- [Records for this task]:
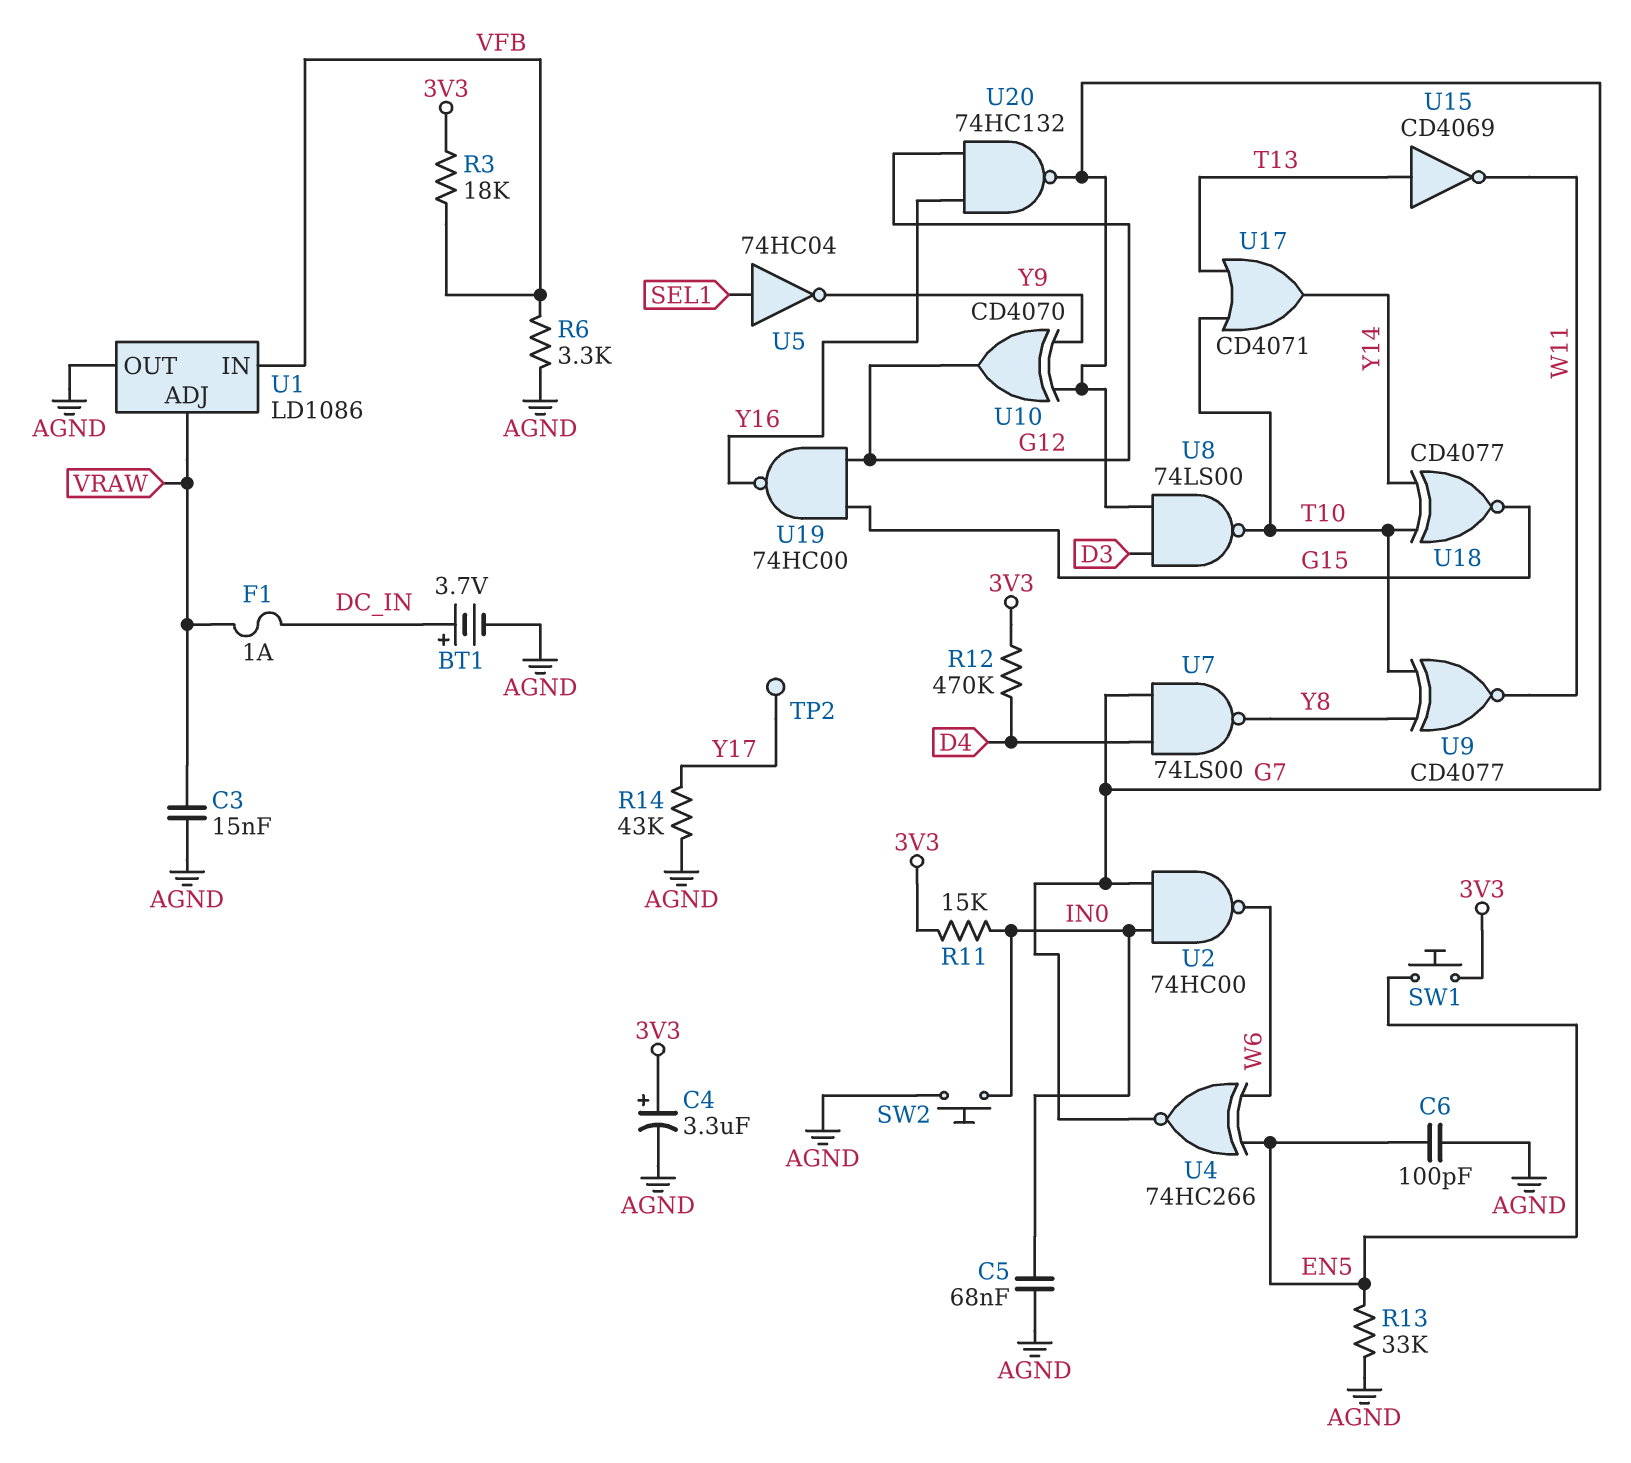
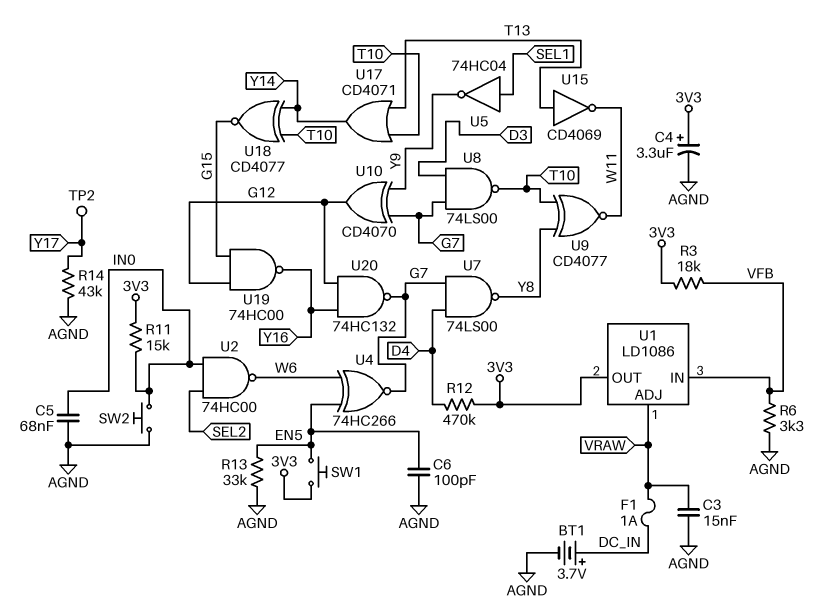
U1 pin OUT: AGND -> 3V3
U2: NAND 74HC00 (in G7, in IN0, out W6) -> NAND 74HC00 (in IN0, in SEL2, out W6)

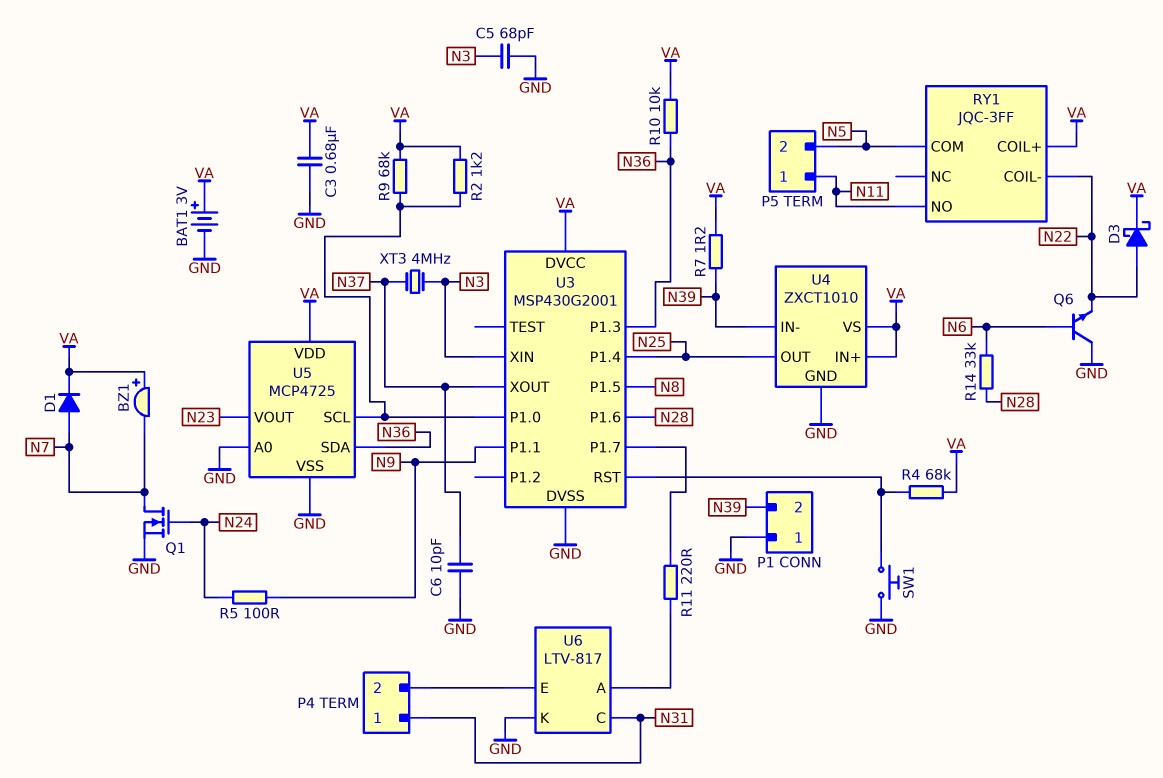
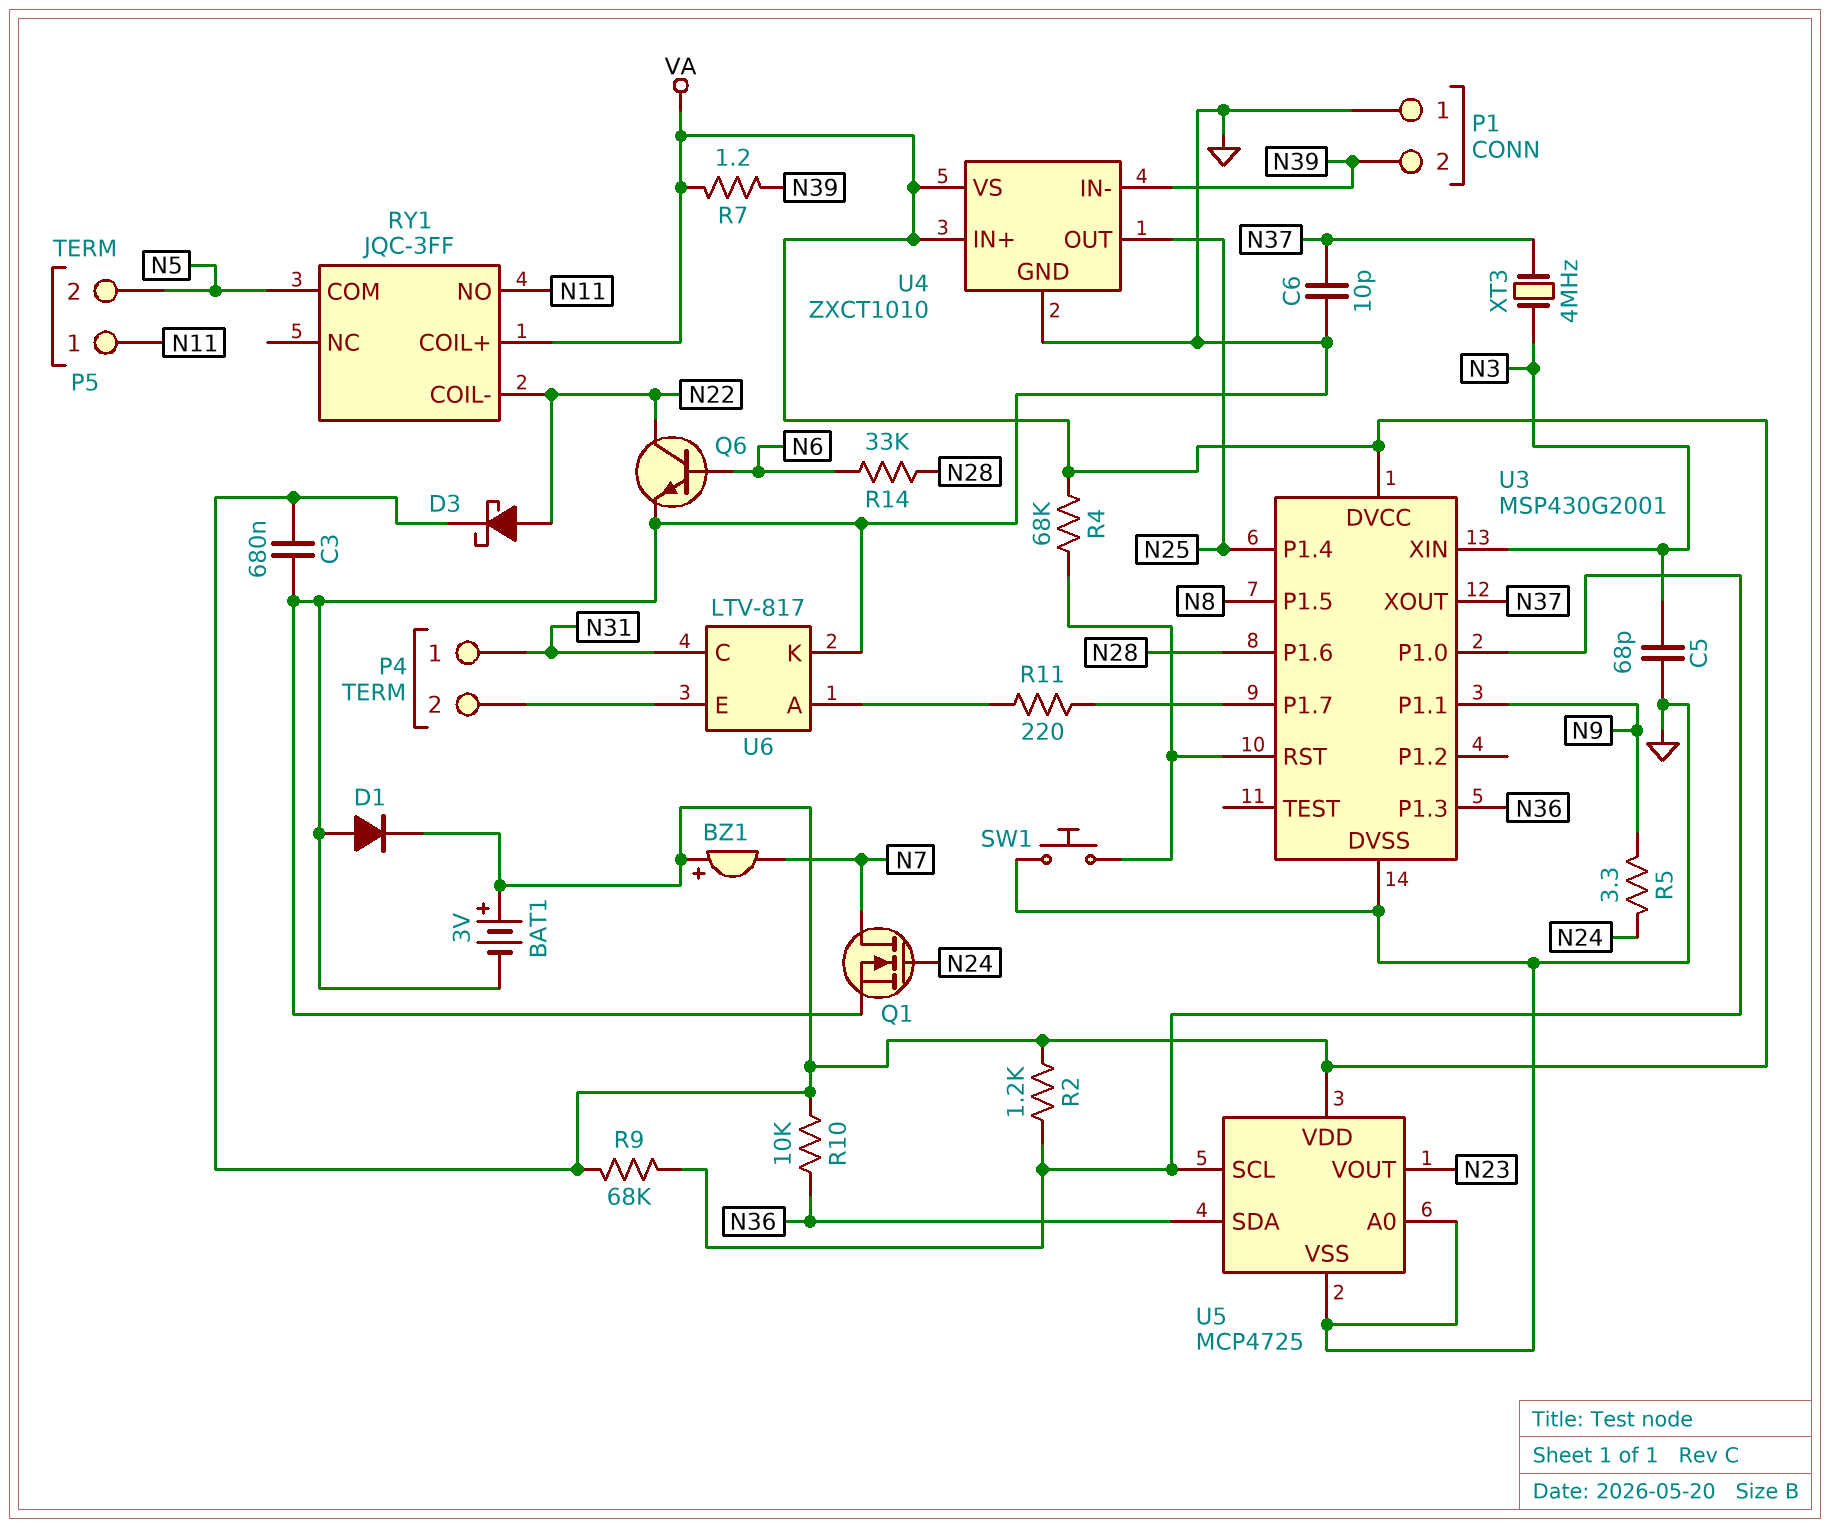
D1: diode (A N7, K VA) -> diode (A GND, K VA)
Q6: NPN (B N6, C GND, E N22) -> NPN (B N6, C N22, E GND)
R5: 100 (N9, N24) -> 3.3 (N9, N24)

- [About this task]:
Write the lines out verbatim, from the one with "D1: diode (A N7, K VA) -> diode (A GND, K VA)" through the last line of the entries, and stop there.

- [Answer box]:
D1: diode (A N7, K VA) -> diode (A GND, K VA)
Q6: NPN (B N6, C GND, E N22) -> NPN (B N6, C N22, E GND)
R5: 100 (N9, N24) -> 3.3 (N9, N24)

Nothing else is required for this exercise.